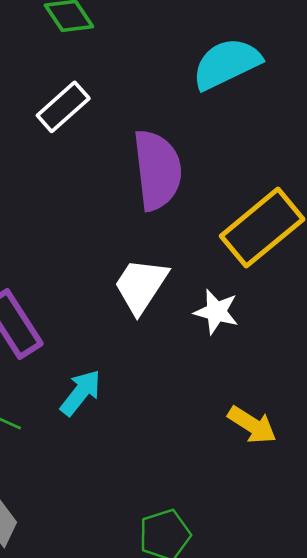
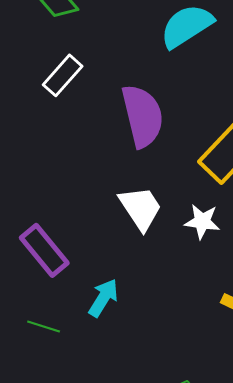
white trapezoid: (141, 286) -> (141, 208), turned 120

...

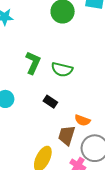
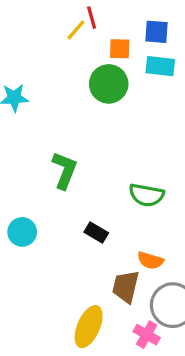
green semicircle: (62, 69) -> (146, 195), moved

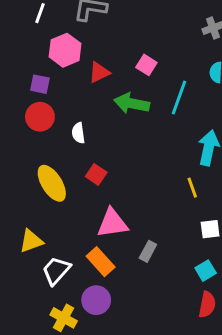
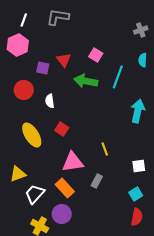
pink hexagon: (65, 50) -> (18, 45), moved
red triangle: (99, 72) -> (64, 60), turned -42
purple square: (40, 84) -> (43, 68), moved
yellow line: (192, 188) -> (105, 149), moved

## Exercise details
Leaving all pictures out, output exactly the lines of the material above from the line with "green semicircle: (62, 69)" to the line with "yellow line: (192, 188) -> (105, 149), moved", both included.

## Answer area
green semicircle: (62, 69) -> (146, 195), moved

pink hexagon: (65, 50) -> (18, 45), moved
red triangle: (99, 72) -> (64, 60), turned -42
purple square: (40, 84) -> (43, 68), moved
yellow line: (192, 188) -> (105, 149), moved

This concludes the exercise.